_PROVIDED INFORMATION_
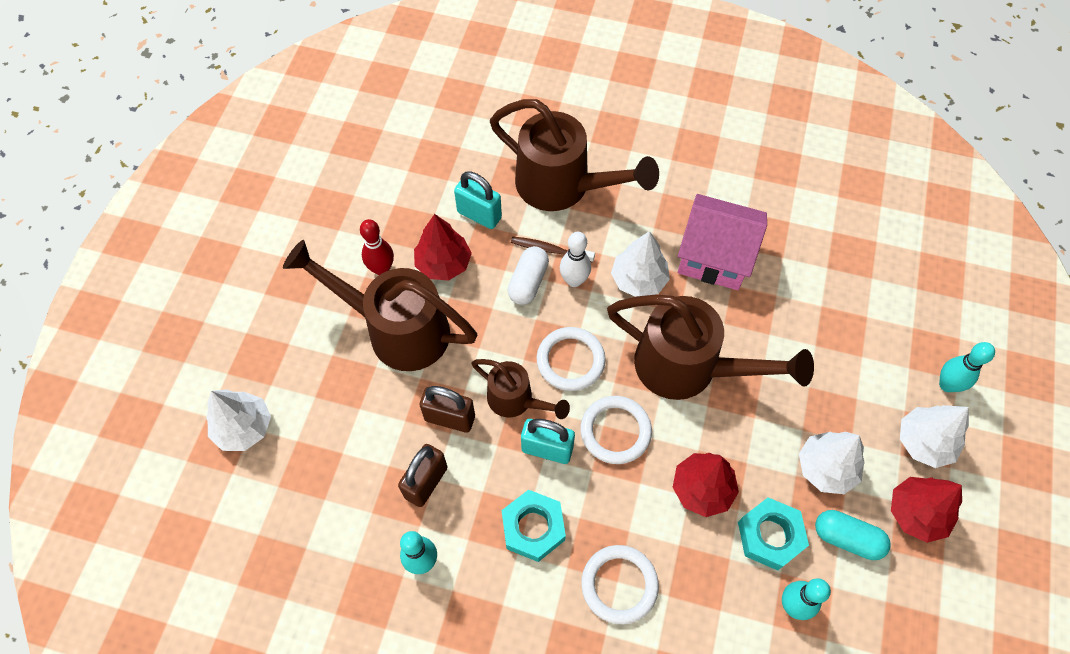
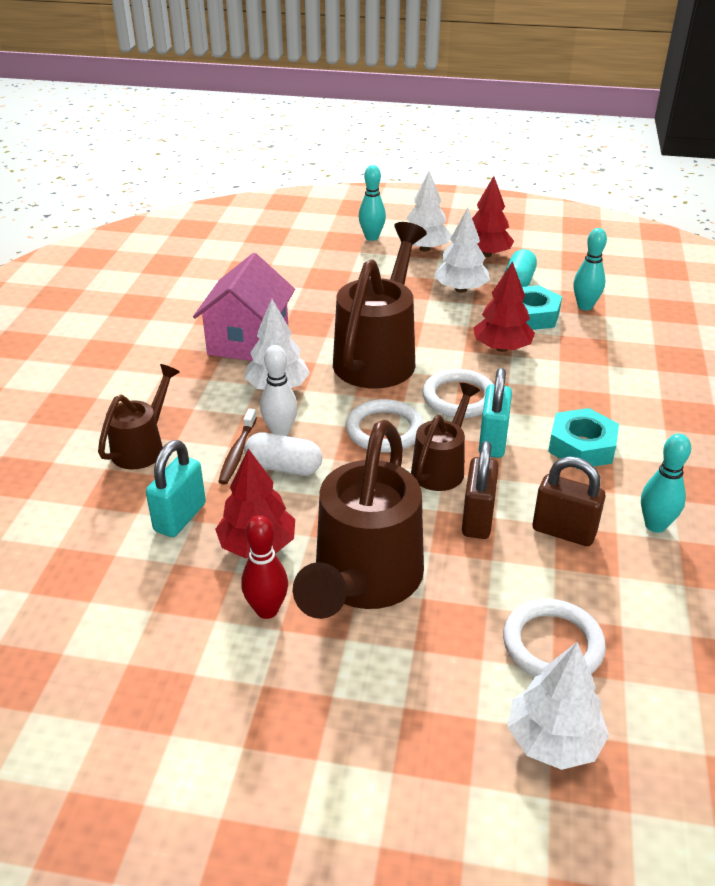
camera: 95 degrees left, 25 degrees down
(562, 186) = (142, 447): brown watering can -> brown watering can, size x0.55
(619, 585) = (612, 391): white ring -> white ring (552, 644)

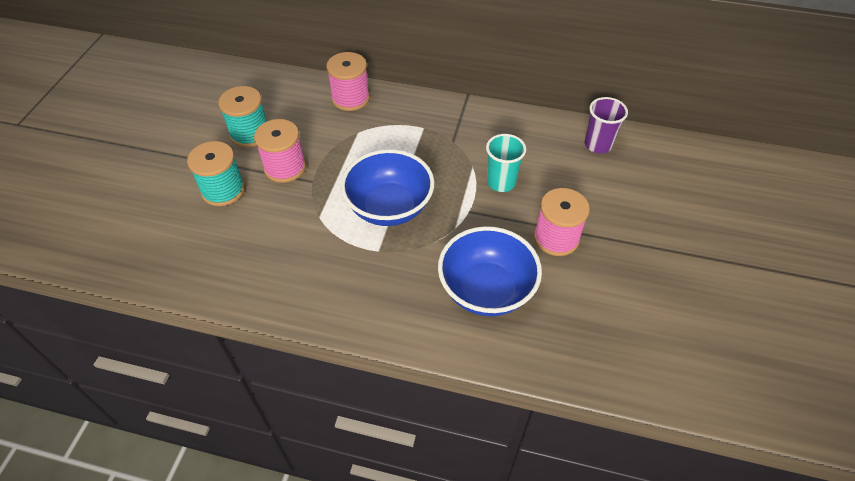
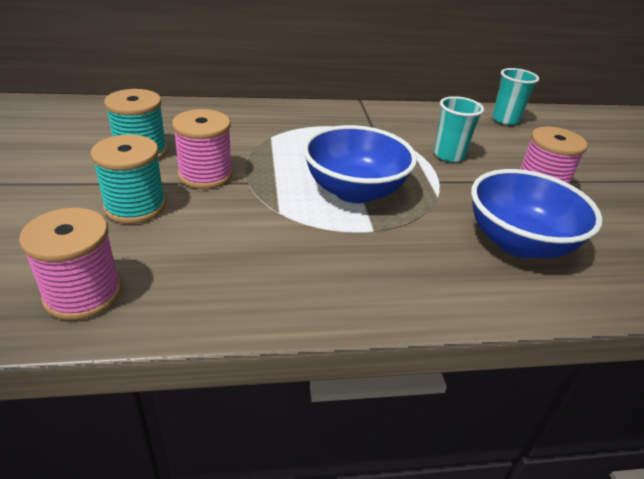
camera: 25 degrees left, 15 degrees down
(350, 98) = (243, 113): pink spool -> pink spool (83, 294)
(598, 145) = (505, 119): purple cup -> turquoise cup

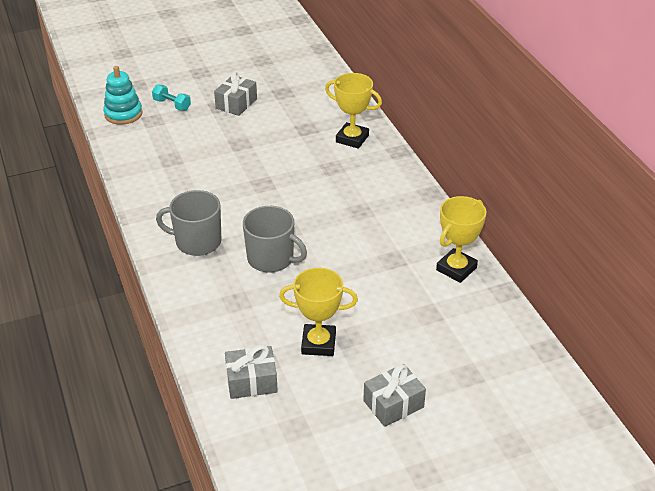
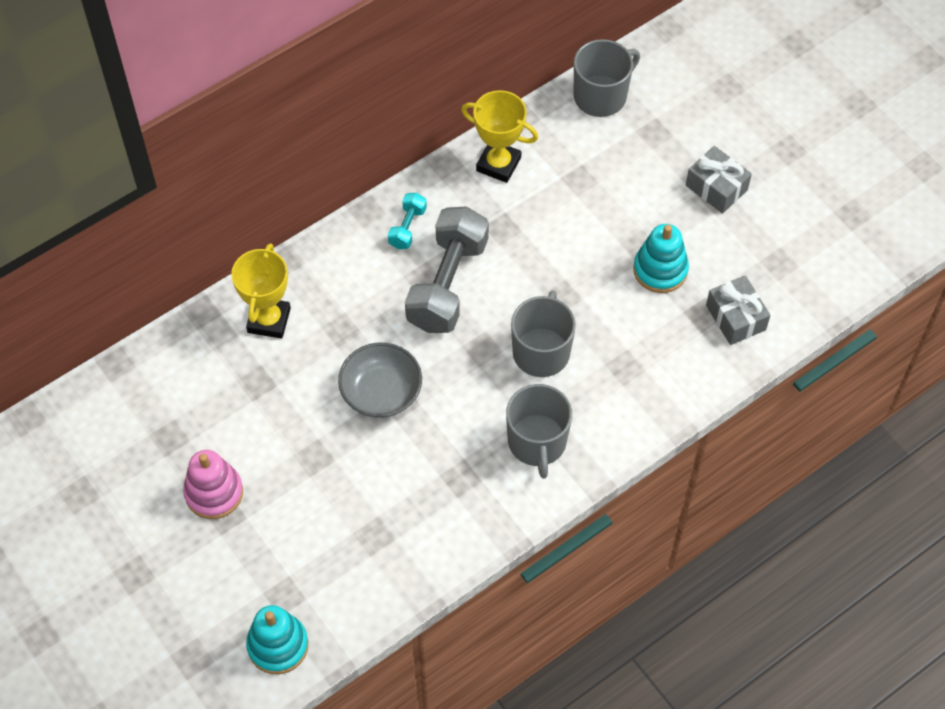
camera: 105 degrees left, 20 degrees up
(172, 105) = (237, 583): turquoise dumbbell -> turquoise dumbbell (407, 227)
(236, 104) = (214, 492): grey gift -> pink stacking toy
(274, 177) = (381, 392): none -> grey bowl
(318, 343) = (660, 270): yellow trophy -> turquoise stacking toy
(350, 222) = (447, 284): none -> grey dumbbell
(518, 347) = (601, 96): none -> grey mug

==

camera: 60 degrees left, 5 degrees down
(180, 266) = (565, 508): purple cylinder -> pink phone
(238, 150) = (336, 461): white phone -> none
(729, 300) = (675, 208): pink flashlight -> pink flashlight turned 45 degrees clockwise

_WHAT IS BEING ASKED_
Check each line of the listing above. Copy the ones with the word "turquoise".

_OUTPUT BELOW_
(598, 145) = (505, 119): purple cup -> turquoise cup
(172, 105) = (237, 583): turquoise dumbbell -> turquoise dumbbell (407, 227)
(318, 343) = (660, 270): yellow trophy -> turquoise stacking toy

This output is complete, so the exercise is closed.